> Exercise materials

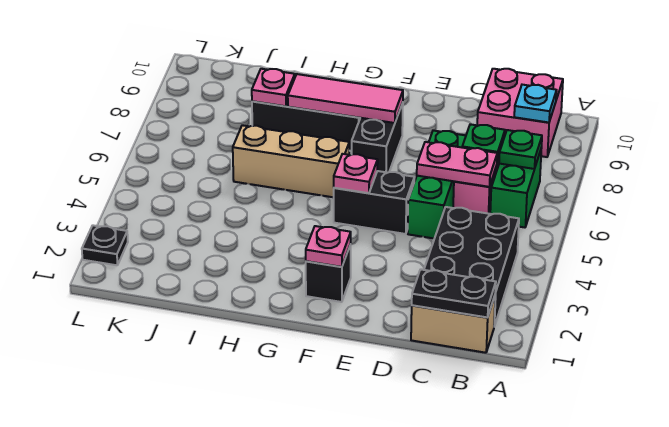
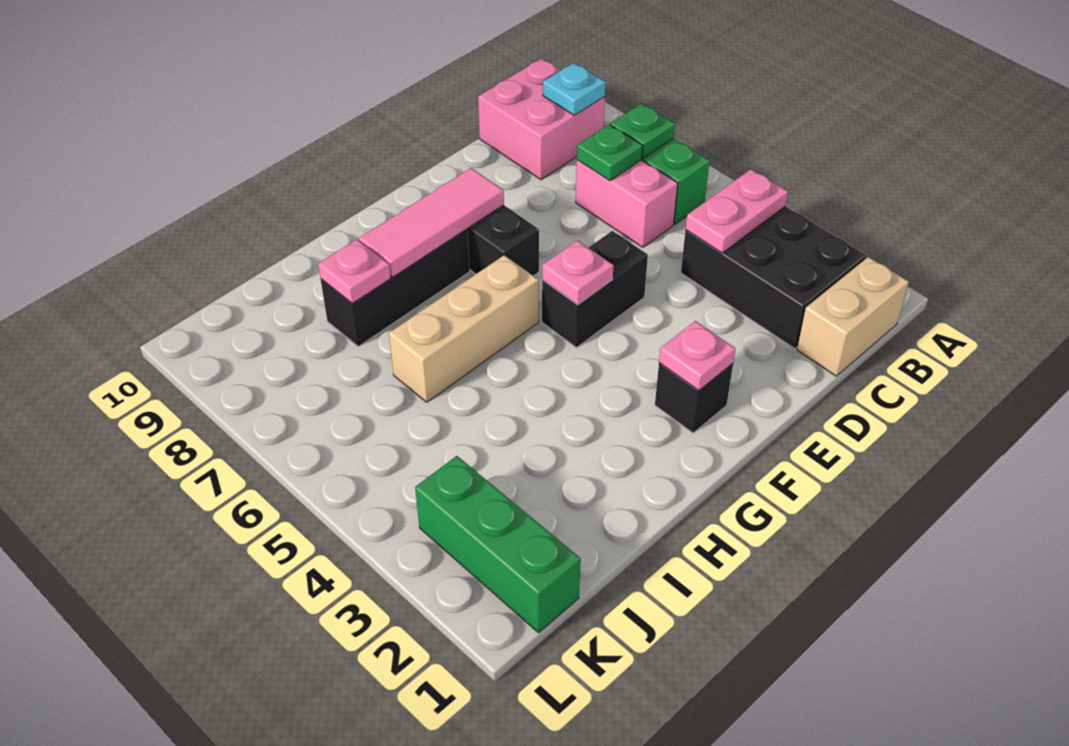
black plate B1:C1 level 2 -> none
pink plate C6:D6 level 2 -> pink plate B4:C4 level 2
green brick D5:D7 level 1 -> green brick K1:K3 level 1
black plate L2 level 1 -> none

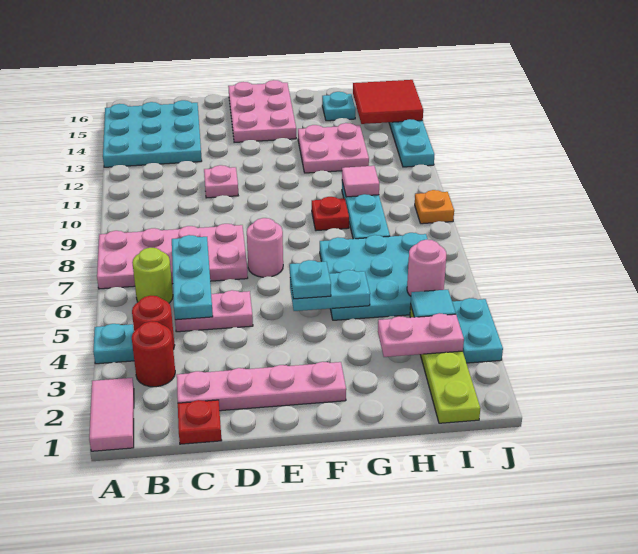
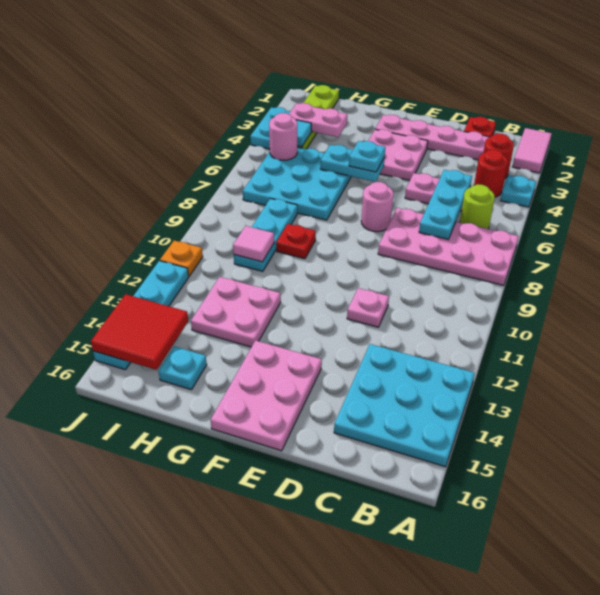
none -> pink plate E3:F4 level 1
orange plate J9 level 1 -> orange plate J11 level 1

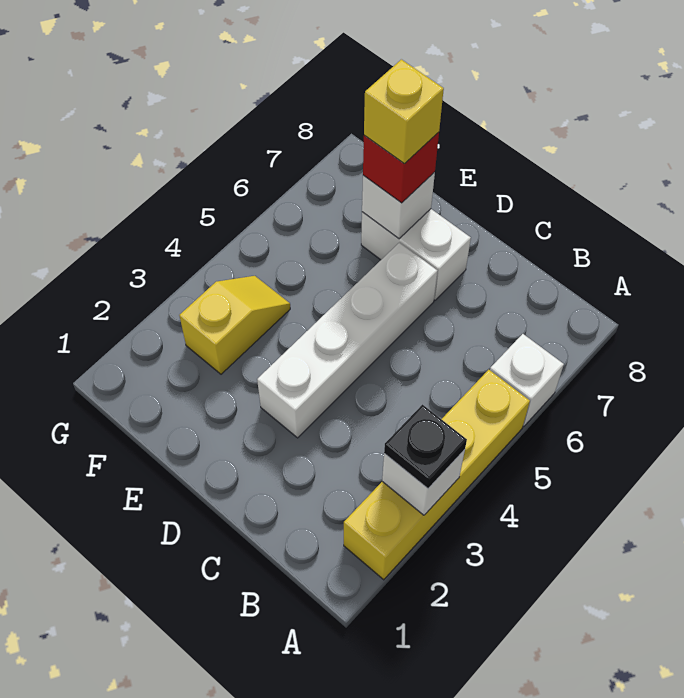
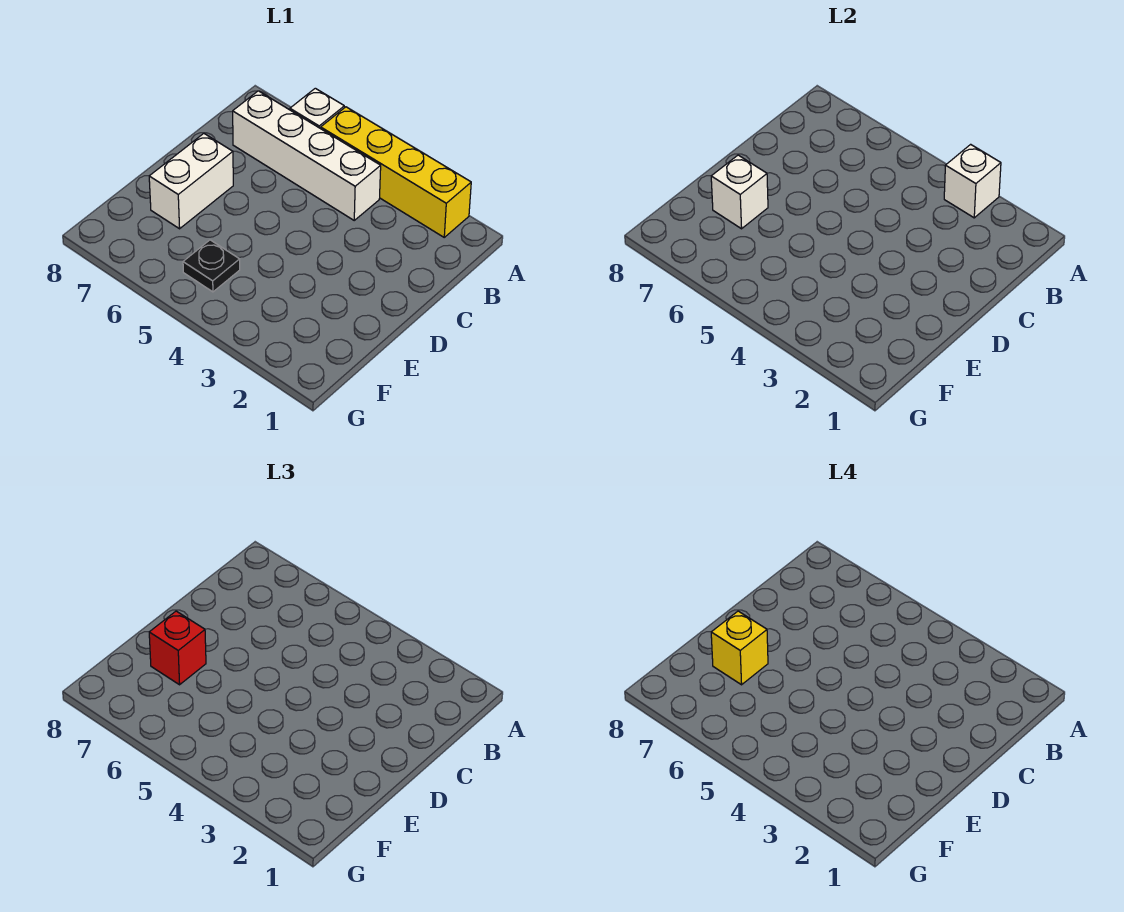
black plate A3 level 3 -> black plate F5 level 1
white brick D3:D6 level 1 -> white brick B4:B7 level 1
yellow slope F3:F4 level 1 top 3 -> none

> Exercise directions
An exact copy of every line above is needed, without the images.

> Answer space
black plate B1:C1 level 2 -> none
pink plate C6:D6 level 2 -> pink plate B4:C4 level 2
green brick D5:D7 level 1 -> green brick K1:K3 level 1
black plate L2 level 1 -> none

none -> pink plate E3:F4 level 1
orange plate J9 level 1 -> orange plate J11 level 1

black plate A3 level 3 -> black plate F5 level 1
white brick D3:D6 level 1 -> white brick B4:B7 level 1
yellow slope F3:F4 level 1 top 3 -> none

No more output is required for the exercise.